[Content revision data]
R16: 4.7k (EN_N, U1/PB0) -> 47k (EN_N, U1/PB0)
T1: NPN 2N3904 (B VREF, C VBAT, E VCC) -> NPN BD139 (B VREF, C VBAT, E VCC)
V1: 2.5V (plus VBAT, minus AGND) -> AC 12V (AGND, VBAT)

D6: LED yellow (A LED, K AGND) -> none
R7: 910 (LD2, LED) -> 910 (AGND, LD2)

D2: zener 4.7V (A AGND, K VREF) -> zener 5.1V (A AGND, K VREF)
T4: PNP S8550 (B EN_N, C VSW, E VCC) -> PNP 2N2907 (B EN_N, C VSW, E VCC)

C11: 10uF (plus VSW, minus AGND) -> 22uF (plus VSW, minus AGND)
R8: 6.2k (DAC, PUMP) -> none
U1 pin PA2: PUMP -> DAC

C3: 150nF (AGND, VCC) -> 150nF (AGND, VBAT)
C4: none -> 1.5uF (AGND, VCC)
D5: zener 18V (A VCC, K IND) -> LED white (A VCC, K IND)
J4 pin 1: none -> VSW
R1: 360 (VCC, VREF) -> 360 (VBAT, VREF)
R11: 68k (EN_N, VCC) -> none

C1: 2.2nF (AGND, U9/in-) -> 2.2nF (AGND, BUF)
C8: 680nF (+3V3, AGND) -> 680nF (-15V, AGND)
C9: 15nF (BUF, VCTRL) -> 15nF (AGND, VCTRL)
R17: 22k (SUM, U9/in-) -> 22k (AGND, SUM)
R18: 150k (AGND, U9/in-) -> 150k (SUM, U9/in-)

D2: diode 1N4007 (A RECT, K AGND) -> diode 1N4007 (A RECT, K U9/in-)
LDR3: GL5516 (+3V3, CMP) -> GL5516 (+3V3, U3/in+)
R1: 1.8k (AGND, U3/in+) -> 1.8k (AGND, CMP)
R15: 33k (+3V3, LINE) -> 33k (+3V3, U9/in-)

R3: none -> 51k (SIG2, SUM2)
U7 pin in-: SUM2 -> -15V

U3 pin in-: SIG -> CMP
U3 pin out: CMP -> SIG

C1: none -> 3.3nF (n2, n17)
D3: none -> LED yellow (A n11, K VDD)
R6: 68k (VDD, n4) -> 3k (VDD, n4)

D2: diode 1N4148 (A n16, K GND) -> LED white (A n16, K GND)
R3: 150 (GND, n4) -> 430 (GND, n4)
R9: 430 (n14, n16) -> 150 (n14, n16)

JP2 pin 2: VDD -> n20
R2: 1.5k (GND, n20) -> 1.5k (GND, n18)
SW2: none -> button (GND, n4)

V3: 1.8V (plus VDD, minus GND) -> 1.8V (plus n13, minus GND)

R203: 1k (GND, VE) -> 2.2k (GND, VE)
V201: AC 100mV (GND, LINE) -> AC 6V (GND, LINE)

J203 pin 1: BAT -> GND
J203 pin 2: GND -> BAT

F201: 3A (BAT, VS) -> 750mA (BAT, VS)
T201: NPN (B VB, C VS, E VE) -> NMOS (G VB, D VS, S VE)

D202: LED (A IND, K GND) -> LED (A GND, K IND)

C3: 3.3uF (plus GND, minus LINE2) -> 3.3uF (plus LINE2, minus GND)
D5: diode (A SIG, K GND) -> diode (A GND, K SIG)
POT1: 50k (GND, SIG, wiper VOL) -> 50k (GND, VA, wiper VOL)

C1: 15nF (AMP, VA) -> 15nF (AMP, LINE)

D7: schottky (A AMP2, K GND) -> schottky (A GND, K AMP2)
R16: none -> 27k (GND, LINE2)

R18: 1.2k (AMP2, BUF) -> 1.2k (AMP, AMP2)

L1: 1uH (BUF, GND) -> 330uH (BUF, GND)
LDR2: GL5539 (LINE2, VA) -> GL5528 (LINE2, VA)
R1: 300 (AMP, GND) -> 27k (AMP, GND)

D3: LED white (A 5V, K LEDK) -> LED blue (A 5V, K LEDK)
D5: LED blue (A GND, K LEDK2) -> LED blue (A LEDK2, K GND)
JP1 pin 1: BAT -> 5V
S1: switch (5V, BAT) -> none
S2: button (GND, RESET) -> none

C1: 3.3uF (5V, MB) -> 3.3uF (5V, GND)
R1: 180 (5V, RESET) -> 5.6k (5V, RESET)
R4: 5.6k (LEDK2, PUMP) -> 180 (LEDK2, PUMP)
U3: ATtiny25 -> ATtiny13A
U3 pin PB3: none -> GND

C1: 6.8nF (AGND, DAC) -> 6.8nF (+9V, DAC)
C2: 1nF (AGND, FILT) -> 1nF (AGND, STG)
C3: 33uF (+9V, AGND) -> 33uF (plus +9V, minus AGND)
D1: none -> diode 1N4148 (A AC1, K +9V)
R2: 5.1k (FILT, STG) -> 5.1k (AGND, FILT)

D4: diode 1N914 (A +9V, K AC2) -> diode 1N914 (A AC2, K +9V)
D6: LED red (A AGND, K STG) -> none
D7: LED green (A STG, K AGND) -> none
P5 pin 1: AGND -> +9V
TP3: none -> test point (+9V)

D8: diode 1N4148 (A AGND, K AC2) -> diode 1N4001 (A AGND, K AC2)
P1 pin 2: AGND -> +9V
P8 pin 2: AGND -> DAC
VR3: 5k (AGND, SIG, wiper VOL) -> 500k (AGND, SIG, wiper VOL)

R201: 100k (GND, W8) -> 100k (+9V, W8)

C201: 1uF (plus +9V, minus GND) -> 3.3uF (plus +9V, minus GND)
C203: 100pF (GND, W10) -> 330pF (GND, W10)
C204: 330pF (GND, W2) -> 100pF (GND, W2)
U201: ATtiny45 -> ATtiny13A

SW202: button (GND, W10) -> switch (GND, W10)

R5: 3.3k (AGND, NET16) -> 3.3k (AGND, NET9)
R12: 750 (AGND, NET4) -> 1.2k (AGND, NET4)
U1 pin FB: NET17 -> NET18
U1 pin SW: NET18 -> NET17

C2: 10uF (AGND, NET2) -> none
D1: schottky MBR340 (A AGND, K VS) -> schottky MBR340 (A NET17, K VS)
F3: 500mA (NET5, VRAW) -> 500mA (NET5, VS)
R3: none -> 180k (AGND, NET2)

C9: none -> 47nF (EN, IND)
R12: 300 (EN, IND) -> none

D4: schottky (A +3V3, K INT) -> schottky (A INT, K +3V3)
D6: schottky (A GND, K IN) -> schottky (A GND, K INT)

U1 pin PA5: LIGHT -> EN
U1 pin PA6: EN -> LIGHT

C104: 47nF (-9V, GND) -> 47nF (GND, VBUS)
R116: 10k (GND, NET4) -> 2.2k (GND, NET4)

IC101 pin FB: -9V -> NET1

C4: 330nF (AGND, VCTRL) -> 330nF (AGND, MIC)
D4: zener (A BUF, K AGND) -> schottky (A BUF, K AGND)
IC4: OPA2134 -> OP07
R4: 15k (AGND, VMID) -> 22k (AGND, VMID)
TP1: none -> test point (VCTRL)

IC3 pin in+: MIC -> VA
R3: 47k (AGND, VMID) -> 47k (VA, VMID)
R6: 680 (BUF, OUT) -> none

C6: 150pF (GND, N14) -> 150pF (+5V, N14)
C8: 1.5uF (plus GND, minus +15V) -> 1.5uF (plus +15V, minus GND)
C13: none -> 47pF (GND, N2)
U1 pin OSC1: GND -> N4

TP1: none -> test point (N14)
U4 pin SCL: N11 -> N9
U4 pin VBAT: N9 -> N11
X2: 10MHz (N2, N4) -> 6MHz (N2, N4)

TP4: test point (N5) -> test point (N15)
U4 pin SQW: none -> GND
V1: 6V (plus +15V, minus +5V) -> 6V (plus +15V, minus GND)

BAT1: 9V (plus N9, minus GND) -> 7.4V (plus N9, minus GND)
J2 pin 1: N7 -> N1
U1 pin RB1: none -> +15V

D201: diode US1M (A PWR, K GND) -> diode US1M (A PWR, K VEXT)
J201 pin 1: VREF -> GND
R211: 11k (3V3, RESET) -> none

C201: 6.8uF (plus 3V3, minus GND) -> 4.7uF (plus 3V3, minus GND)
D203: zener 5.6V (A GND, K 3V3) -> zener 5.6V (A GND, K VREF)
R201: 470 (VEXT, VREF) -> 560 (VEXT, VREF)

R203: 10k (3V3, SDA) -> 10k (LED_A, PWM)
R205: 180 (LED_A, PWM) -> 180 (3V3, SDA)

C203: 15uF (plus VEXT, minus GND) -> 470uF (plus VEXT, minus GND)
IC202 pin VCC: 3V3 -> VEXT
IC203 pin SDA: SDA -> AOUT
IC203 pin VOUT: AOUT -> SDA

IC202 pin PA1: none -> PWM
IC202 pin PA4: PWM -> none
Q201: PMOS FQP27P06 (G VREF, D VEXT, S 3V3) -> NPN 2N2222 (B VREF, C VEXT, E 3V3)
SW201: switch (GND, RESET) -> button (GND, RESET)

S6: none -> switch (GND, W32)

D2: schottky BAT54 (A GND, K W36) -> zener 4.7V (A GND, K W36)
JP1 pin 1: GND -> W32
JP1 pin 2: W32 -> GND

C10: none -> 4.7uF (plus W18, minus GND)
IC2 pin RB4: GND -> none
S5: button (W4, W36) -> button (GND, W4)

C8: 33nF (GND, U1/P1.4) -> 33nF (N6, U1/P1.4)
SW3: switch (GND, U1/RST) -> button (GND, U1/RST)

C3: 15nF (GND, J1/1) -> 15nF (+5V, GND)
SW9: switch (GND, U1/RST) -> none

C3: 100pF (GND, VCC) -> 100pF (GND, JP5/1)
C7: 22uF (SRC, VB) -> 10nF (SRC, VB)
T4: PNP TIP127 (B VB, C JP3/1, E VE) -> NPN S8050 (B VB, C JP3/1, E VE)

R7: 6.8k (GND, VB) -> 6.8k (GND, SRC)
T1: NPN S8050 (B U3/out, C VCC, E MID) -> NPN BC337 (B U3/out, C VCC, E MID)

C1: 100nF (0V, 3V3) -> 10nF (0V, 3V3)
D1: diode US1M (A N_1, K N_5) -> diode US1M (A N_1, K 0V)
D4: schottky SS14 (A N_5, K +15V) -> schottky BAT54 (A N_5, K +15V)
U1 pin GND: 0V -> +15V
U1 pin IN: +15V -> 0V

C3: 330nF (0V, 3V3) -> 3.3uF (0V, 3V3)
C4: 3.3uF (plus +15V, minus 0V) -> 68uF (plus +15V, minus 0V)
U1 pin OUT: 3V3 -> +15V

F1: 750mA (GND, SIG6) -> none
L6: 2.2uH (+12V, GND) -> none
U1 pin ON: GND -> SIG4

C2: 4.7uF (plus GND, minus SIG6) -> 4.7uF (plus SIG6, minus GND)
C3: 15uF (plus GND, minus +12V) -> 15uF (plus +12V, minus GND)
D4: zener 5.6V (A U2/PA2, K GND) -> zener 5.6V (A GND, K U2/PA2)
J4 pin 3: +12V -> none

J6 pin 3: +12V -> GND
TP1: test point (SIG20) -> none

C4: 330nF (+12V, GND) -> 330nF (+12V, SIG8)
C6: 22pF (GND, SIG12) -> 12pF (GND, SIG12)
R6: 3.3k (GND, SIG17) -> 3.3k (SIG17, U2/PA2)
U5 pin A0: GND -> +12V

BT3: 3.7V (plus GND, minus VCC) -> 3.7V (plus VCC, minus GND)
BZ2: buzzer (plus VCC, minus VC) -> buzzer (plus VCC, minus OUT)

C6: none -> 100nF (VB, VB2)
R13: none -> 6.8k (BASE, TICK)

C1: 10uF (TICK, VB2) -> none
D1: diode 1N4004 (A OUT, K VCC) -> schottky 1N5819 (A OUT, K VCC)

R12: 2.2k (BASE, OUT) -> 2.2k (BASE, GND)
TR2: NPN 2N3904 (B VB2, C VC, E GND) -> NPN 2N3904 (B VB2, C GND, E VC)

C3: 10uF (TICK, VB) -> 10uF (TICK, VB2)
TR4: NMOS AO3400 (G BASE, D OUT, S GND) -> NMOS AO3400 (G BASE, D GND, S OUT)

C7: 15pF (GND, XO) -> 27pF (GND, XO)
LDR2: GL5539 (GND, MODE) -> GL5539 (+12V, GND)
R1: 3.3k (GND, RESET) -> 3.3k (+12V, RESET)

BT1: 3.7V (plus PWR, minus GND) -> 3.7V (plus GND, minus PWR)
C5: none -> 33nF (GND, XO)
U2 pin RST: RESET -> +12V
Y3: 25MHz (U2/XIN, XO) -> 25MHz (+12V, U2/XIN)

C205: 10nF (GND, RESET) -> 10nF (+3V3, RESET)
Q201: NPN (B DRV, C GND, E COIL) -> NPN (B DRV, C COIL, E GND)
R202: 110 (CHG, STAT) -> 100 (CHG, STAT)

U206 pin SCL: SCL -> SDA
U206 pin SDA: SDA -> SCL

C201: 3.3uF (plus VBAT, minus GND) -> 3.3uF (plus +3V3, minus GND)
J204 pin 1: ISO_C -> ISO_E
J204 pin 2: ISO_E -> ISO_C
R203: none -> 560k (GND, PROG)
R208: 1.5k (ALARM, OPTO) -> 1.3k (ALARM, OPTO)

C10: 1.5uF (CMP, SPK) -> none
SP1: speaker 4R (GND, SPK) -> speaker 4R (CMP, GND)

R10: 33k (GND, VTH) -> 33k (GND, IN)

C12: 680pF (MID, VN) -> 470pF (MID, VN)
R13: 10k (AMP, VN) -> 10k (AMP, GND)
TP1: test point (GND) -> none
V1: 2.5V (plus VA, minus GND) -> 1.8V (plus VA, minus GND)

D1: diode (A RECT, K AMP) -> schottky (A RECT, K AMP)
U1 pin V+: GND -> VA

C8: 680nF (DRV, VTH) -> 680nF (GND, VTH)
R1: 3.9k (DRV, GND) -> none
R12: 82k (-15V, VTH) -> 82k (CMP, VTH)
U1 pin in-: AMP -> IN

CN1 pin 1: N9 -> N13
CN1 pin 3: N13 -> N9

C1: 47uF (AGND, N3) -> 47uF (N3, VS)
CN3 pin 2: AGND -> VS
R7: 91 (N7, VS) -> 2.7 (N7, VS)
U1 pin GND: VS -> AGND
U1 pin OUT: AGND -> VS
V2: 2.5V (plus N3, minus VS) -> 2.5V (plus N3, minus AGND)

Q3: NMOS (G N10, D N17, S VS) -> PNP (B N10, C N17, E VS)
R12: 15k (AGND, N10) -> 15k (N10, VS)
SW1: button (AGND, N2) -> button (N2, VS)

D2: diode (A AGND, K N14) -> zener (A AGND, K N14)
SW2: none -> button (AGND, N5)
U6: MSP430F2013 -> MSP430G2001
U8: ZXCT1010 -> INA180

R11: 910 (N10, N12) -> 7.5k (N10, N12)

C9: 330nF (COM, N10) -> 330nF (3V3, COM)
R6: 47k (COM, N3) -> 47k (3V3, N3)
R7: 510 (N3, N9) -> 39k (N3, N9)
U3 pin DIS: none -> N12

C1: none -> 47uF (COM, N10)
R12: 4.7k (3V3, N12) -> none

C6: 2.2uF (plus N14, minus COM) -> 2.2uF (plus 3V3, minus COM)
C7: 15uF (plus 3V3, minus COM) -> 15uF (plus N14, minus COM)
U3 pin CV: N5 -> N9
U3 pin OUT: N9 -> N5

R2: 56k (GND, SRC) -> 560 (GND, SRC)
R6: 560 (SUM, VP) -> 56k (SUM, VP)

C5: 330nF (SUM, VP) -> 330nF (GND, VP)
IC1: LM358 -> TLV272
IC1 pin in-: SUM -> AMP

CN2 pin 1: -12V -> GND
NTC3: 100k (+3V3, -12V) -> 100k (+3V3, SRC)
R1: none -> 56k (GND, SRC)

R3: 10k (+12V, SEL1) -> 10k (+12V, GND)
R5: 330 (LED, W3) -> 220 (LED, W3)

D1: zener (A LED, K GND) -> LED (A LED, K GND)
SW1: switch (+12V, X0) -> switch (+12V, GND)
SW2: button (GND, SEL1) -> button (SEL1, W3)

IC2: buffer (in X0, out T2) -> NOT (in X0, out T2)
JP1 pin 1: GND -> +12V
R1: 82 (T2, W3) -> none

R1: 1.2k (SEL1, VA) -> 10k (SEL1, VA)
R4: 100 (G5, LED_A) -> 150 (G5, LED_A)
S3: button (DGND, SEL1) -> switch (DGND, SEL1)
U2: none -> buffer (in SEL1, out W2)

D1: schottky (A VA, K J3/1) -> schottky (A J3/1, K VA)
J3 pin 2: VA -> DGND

Problem
Set down, exactly as written, each line of the data from its opening line through the one containing "T201: NPN (B". Output nothing more.

Written solution
R16: 4.7k (EN_N, U1/PB0) -> 47k (EN_N, U1/PB0)
T1: NPN 2N3904 (B VREF, C VBAT, E VCC) -> NPN BD139 (B VREF, C VBAT, E VCC)
V1: 2.5V (plus VBAT, minus AGND) -> AC 12V (AGND, VBAT)

D6: LED yellow (A LED, K AGND) -> none
R7: 910 (LD2, LED) -> 910 (AGND, LD2)

D2: zener 4.7V (A AGND, K VREF) -> zener 5.1V (A AGND, K VREF)
T4: PNP S8550 (B EN_N, C VSW, E VCC) -> PNP 2N2907 (B EN_N, C VSW, E VCC)

C11: 10uF (plus VSW, minus AGND) -> 22uF (plus VSW, minus AGND)
R8: 6.2k (DAC, PUMP) -> none
U1 pin PA2: PUMP -> DAC

C3: 150nF (AGND, VCC) -> 150nF (AGND, VBAT)
C4: none -> 1.5uF (AGND, VCC)
D5: zener 18V (A VCC, K IND) -> LED white (A VCC, K IND)
J4 pin 1: none -> VSW
R1: 360 (VCC, VREF) -> 360 (VBAT, VREF)
R11: 68k (EN_N, VCC) -> none

C1: 2.2nF (AGND, U9/in-) -> 2.2nF (AGND, BUF)
C8: 680nF (+3V3, AGND) -> 680nF (-15V, AGND)
C9: 15nF (BUF, VCTRL) -> 15nF (AGND, VCTRL)
R17: 22k (SUM, U9/in-) -> 22k (AGND, SUM)
R18: 150k (AGND, U9/in-) -> 150k (SUM, U9/in-)

D2: diode 1N4007 (A RECT, K AGND) -> diode 1N4007 (A RECT, K U9/in-)
LDR3: GL5516 (+3V3, CMP) -> GL5516 (+3V3, U3/in+)
R1: 1.8k (AGND, U3/in+) -> 1.8k (AGND, CMP)
R15: 33k (+3V3, LINE) -> 33k (+3V3, U9/in-)

R3: none -> 51k (SIG2, SUM2)
U7 pin in-: SUM2 -> -15V

U3 pin in-: SIG -> CMP
U3 pin out: CMP -> SIG

C1: none -> 3.3nF (n2, n17)
D3: none -> LED yellow (A n11, K VDD)
R6: 68k (VDD, n4) -> 3k (VDD, n4)

D2: diode 1N4148 (A n16, K GND) -> LED white (A n16, K GND)
R3: 150 (GND, n4) -> 430 (GND, n4)
R9: 430 (n14, n16) -> 150 (n14, n16)

JP2 pin 2: VDD -> n20
R2: 1.5k (GND, n20) -> 1.5k (GND, n18)
SW2: none -> button (GND, n4)

V3: 1.8V (plus VDD, minus GND) -> 1.8V (plus n13, minus GND)

R203: 1k (GND, VE) -> 2.2k (GND, VE)
V201: AC 100mV (GND, LINE) -> AC 6V (GND, LINE)

J203 pin 1: BAT -> GND
J203 pin 2: GND -> BAT

F201: 3A (BAT, VS) -> 750mA (BAT, VS)
T201: NPN (B VB, C VS, E VE) -> NMOS (G VB, D VS, S VE)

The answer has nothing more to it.